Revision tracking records
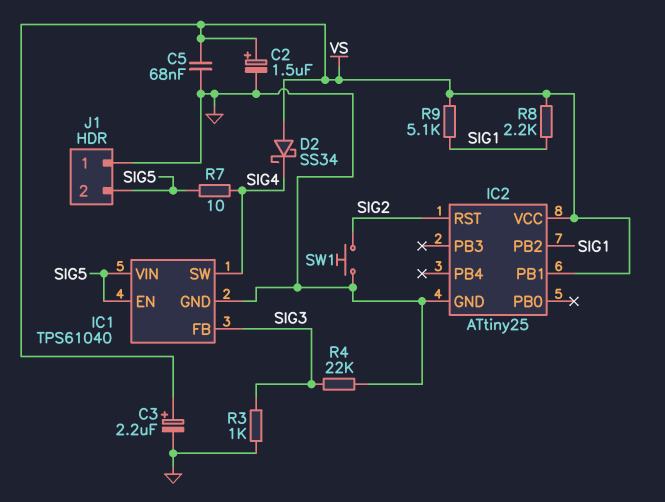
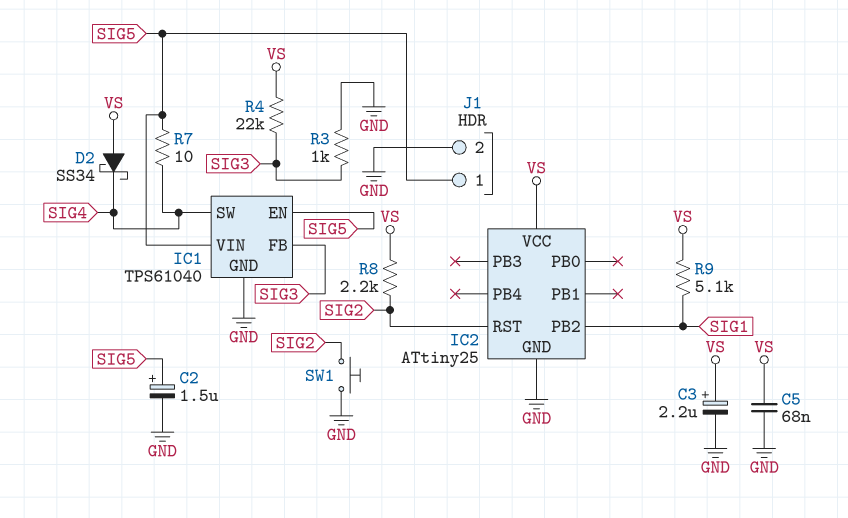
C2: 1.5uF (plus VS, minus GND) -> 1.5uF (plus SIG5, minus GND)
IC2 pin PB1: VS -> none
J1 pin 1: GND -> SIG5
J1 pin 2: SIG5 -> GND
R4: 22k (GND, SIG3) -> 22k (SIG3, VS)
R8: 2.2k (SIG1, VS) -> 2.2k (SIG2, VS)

(Exercise requirements) For this exercise, return every entry verbatim and omit all pictures.

(Written response)
C2: 1.5uF (plus VS, minus GND) -> 1.5uF (plus SIG5, minus GND)
IC2 pin PB1: VS -> none
J1 pin 1: GND -> SIG5
J1 pin 2: SIG5 -> GND
R4: 22k (GND, SIG3) -> 22k (SIG3, VS)
R8: 2.2k (SIG1, VS) -> 2.2k (SIG2, VS)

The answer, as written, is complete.